Records from a collection
## START
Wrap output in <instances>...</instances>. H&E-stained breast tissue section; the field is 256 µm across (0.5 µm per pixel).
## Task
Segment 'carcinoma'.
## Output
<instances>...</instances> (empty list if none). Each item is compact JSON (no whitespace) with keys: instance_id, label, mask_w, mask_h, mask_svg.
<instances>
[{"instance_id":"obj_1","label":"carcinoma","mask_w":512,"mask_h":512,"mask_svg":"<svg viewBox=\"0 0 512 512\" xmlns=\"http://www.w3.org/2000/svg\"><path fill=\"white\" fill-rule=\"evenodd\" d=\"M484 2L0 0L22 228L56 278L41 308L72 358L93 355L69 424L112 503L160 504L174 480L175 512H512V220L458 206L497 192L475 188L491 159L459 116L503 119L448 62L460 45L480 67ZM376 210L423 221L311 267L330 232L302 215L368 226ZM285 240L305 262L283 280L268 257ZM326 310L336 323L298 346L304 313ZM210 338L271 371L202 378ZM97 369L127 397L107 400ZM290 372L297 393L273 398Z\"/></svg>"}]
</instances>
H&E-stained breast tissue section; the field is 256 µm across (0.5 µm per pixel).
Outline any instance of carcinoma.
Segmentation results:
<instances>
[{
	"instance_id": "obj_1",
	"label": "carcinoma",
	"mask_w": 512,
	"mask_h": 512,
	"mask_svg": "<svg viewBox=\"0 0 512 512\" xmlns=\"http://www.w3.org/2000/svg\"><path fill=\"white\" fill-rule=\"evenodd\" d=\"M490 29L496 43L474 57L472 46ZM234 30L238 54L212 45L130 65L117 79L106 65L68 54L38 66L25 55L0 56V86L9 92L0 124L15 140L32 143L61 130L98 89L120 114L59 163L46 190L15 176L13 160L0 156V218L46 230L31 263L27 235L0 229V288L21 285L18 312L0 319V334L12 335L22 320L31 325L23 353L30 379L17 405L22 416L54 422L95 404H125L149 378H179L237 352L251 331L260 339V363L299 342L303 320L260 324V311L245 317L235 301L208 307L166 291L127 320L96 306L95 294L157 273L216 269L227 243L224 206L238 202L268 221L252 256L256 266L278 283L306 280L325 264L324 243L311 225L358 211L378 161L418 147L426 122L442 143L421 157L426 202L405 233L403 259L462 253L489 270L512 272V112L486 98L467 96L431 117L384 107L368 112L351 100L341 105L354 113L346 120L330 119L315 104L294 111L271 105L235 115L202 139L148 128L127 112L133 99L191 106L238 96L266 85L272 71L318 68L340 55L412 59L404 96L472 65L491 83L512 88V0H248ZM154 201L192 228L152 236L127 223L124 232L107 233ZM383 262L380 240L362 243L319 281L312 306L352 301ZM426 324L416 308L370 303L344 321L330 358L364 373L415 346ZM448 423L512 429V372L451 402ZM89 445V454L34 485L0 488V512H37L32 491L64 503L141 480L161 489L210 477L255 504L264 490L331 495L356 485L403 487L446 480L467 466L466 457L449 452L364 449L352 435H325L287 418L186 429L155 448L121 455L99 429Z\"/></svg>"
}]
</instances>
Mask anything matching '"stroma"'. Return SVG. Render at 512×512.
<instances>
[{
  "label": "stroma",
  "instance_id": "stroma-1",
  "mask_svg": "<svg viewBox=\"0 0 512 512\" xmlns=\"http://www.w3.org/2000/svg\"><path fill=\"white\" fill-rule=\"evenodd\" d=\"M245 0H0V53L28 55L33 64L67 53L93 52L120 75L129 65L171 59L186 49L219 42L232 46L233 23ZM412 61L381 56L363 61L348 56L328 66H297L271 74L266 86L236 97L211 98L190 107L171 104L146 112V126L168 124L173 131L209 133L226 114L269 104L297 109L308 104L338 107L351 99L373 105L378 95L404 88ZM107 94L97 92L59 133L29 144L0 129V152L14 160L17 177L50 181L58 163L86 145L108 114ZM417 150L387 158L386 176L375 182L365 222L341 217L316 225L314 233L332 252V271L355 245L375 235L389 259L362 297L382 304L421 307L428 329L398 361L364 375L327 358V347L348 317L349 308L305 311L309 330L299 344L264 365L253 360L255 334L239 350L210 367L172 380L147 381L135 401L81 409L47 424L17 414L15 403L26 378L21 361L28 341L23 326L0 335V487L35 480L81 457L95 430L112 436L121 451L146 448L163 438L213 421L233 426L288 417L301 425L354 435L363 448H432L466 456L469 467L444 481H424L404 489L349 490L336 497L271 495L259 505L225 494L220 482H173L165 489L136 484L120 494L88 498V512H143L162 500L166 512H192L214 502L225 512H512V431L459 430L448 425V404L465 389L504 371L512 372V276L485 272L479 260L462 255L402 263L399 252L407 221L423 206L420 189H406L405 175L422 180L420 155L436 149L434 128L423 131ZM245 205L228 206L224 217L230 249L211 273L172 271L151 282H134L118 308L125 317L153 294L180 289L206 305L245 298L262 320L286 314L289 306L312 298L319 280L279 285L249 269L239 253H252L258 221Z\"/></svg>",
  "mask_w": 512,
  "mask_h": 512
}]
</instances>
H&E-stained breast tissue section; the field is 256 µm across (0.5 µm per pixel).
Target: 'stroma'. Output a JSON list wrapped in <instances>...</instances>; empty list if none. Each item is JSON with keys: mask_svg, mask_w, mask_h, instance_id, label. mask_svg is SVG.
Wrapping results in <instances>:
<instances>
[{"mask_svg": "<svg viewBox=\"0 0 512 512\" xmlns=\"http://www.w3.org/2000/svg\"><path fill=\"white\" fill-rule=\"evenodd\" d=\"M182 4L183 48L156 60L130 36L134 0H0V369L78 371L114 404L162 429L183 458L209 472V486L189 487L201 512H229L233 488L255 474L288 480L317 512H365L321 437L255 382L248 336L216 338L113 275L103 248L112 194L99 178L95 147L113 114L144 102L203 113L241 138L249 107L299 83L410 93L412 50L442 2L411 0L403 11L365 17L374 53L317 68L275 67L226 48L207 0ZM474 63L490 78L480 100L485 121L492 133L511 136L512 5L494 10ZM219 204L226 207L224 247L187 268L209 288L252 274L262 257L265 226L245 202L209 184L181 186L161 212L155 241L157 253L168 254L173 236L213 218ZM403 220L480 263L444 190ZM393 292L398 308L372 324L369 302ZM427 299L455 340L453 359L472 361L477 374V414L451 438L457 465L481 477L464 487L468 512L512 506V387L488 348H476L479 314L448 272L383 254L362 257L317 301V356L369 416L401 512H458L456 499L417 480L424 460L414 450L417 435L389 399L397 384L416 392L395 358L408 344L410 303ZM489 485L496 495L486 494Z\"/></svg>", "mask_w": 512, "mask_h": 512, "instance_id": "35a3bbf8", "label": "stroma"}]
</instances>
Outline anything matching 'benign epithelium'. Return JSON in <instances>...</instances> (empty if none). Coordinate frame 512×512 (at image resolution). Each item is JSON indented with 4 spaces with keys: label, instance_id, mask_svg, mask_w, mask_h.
## END
### SET PROBLEM
Reproduce the full set of records precisely.

### TASK RESPONSE
Wrap output in <instances>...</instances>. H&E-stained breast tissue section; the field is 256 µm across (0.5 µm per pixel).
## Task
Segment 'carcinoma'.
## Output
<instances>...</instances> (empty list if none). Each item is compact JSON (no whitespace) with keys: instance_id, label, mask_w, mask_h, mask_svg.
<instances>
[{"instance_id":"obj_1","label":"carcinoma","mask_w":512,"mask_h":512,"mask_svg":"<svg viewBox=\"0 0 512 512\" xmlns=\"http://www.w3.org/2000/svg\"><path fill=\"white\" fill-rule=\"evenodd\" d=\"M484 2L0 0L22 228L56 278L41 308L72 358L93 355L69 424L112 503L160 504L174 480L175 512H512V220L458 206L497 192L475 188L491 159L459 116L503 119L448 62L460 45L480 67ZM376 210L423 221L311 267L330 232L302 215L368 226ZM285 240L305 262L283 280L268 257ZM326 310L336 323L298 346L304 313ZM210 338L271 371L202 378ZM97 369L127 397L107 400ZM290 372L297 393L273 398Z\"/></svg>"}]
</instances>
H&E-stained breast tissue section; the field is 256 µm across (0.5 µm per pixel).
Outline any instance of carcinoma.
Segmentation results:
<instances>
[{
	"instance_id": "obj_1",
	"label": "carcinoma",
	"mask_w": 512,
	"mask_h": 512,
	"mask_svg": "<svg viewBox=\"0 0 512 512\" xmlns=\"http://www.w3.org/2000/svg\"><path fill=\"white\" fill-rule=\"evenodd\" d=\"M490 29L496 43L474 57L472 46ZM234 30L238 54L212 45L130 65L117 79L106 65L68 54L38 66L25 55L0 56V86L9 92L0 124L15 140L32 143L61 130L98 89L120 114L59 163L46 190L15 176L13 160L0 156V218L46 230L31 263L27 235L0 229V288L21 285L18 312L0 319V334L12 335L22 320L31 325L23 353L30 379L17 405L22 416L54 422L95 404H125L149 378H179L237 352L251 331L260 339V363L299 342L303 320L260 324V311L245 317L235 301L208 307L166 291L127 320L96 306L95 294L157 273L216 269L227 243L224 206L238 202L268 221L252 256L256 266L278 283L306 280L325 264L324 243L311 225L358 211L378 161L418 147L426 122L442 143L421 157L426 202L405 233L403 259L462 253L489 270L512 272V112L486 98L467 96L431 117L384 107L368 112L351 100L341 105L354 113L346 120L330 119L315 104L294 111L271 105L235 115L202 139L148 128L127 112L133 99L191 106L238 96L266 85L272 71L318 68L340 55L412 59L404 96L472 65L491 83L512 88V0H248ZM154 201L192 228L152 236L127 223L124 232L107 233ZM383 262L380 240L362 243L319 281L312 306L352 301ZM426 324L416 308L370 303L344 321L330 358L364 373L415 346ZM448 423L512 429V372L451 402ZM89 445V454L34 485L0 488V512H37L32 491L64 503L141 480L161 489L210 477L255 504L264 490L331 495L356 485L403 487L446 480L467 466L466 457L449 452L364 449L352 435H325L287 418L186 429L155 448L121 455L99 429Z\"/></svg>"
}]
</instances>
Mask anything matching '"stroma"'. Return SVG. Render at 512×512.
<instances>
[{
  "label": "stroma",
  "instance_id": "stroma-1",
  "mask_svg": "<svg viewBox=\"0 0 512 512\" xmlns=\"http://www.w3.org/2000/svg\"><path fill=\"white\" fill-rule=\"evenodd\" d=\"M245 0H0V53L28 55L33 64L67 53L93 52L120 75L129 65L171 59L186 49L219 42L232 46L233 23ZM412 61L381 56L363 61L348 56L328 66H297L271 74L266 86L236 97L211 98L190 107L171 104L146 112V126L168 124L173 131L209 133L226 114L269 104L297 109L308 104L338 107L351 99L373 105L378 95L404 88ZM107 94L97 92L59 133L29 144L0 129V152L14 160L17 177L50 181L58 163L86 145L108 114ZM417 150L387 158L386 176L375 182L365 222L341 217L316 225L314 233L332 252V271L355 245L375 235L389 259L362 297L382 304L421 307L428 329L398 361L364 375L327 358V347L348 317L349 308L305 311L309 330L299 344L264 365L253 360L255 334L239 350L210 367L172 380L147 381L135 401L81 409L47 424L17 414L15 403L26 378L21 361L28 341L23 326L0 335V487L35 480L81 457L95 430L112 436L121 451L146 448L163 438L213 421L233 426L288 417L301 425L354 435L363 448H432L466 456L469 467L444 481H424L404 489L349 490L336 497L271 495L259 505L225 494L220 482H173L165 489L136 484L120 494L88 498V512H143L162 500L166 512H192L214 502L225 512H512V431L459 430L448 425V404L465 389L504 371L512 372V276L485 272L479 260L462 255L402 263L399 252L407 221L423 206L420 189H406L405 175L422 180L420 155L436 149L434 128L423 131ZM245 205L228 206L224 217L230 249L211 273L172 271L151 282H134L118 308L125 317L153 294L180 289L206 305L245 298L262 320L286 314L289 306L312 298L319 280L279 285L249 269L239 253H252L258 221Z\"/></svg>",
  "mask_w": 512,
  "mask_h": 512
}]
</instances>
H&E-stained breast tissue section; the field is 256 µm across (0.5 µm per pixel).
Target: 'stroma'. Output a JSON list wrapped in <instances>...</instances>; empty list if none. Each item is JSON with keys: mask_svg, mask_w, mask_h, instance_id, label. mask_svg is SVG.
Wrapping results in <instances>:
<instances>
[{"mask_svg": "<svg viewBox=\"0 0 512 512\" xmlns=\"http://www.w3.org/2000/svg\"><path fill=\"white\" fill-rule=\"evenodd\" d=\"M182 4L183 48L156 60L130 36L134 0H0V369L78 371L114 404L162 429L183 458L209 472V486L189 487L201 512H229L233 488L255 474L288 480L317 512H365L321 437L255 382L248 336L216 338L113 275L103 248L112 194L99 178L95 147L113 114L144 102L203 113L241 138L249 107L299 83L410 93L412 50L442 2L411 0L403 11L365 17L374 53L317 68L275 67L226 48L207 0ZM474 63L490 78L480 100L485 121L492 133L511 136L512 5L494 10ZM219 204L226 207L224 247L187 268L209 288L252 274L262 257L265 226L245 202L209 184L181 186L161 212L155 241L157 253L168 254L173 236L213 218ZM403 220L480 263L444 190ZM393 292L398 308L372 324L369 302ZM427 299L455 340L453 359L472 361L477 374V414L451 438L457 465L481 477L464 487L468 512L512 506V387L488 348H476L479 314L448 272L383 254L362 257L317 301V356L369 416L401 512H458L456 499L417 480L424 460L414 450L417 435L389 399L397 384L416 392L395 358L408 344L410 303ZM489 485L496 495L486 494Z\"/></svg>", "mask_w": 512, "mask_h": 512, "instance_id": "35a3bbf8", "label": "stroma"}]
</instances>
Outline anything matching 'benign epithelium'. Return JSON in <instances>...</instances> (empty if none). Coordinate frame 512×512 (at image resolution). Each item is JSON indented with 4 spaces with keys: label, instance_id, mask_svg, mask_w, mask_h.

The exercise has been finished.